▸ Description of the task
Answer with nothing except the number of lines in the listing that include the word "camera".

▸ Exercise materials

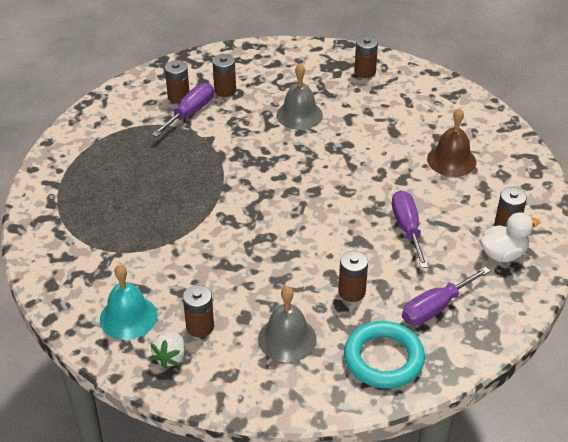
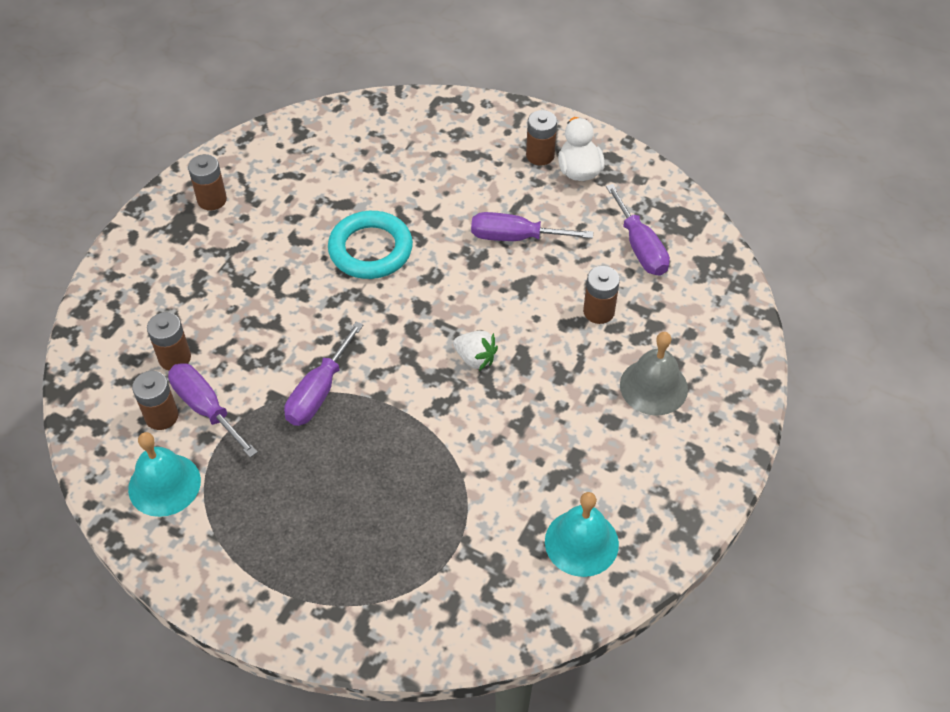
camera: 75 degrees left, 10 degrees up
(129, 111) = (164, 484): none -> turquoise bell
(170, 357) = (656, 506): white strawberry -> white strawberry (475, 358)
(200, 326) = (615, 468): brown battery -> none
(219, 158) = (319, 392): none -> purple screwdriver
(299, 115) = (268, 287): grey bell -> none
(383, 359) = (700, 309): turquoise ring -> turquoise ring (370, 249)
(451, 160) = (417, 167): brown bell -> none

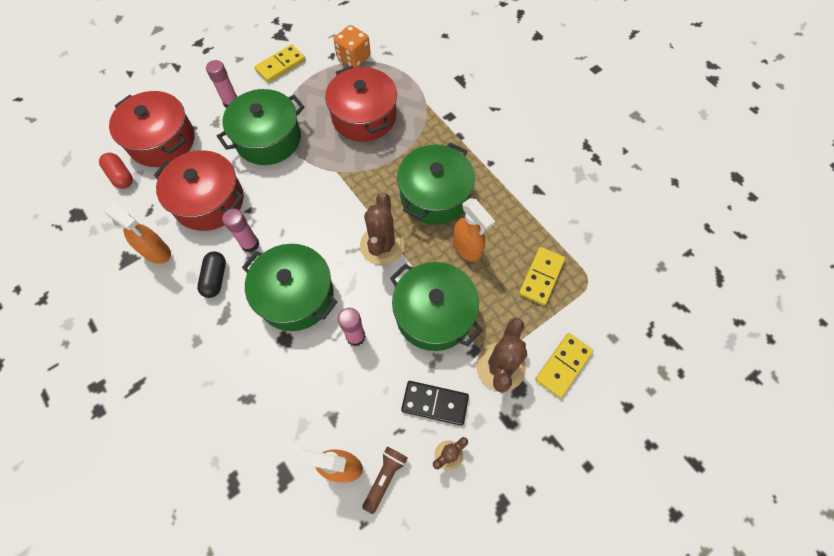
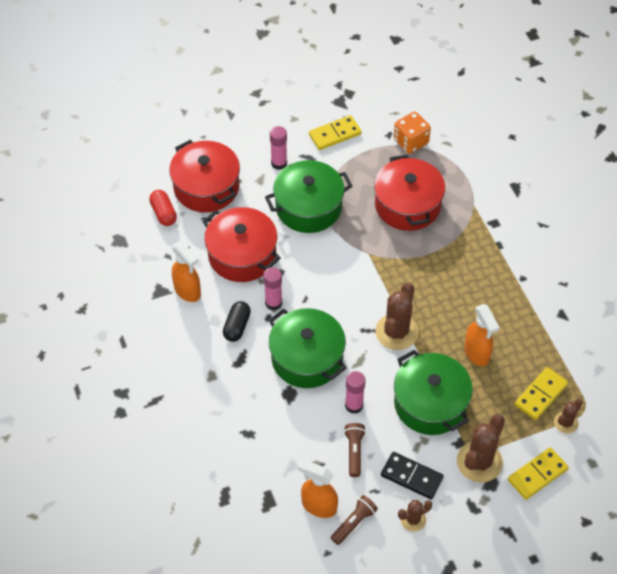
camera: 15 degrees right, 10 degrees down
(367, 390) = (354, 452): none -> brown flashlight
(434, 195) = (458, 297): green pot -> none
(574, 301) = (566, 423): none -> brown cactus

* * *

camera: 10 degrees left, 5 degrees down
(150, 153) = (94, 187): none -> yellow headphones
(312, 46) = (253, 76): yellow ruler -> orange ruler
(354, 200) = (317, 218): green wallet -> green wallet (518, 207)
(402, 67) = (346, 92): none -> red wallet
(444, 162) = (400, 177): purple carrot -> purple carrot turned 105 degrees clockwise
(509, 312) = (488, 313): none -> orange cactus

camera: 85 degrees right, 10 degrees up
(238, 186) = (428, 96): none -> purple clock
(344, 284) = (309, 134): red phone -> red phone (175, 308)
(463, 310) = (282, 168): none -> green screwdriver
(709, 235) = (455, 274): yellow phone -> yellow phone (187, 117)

▸ Response
4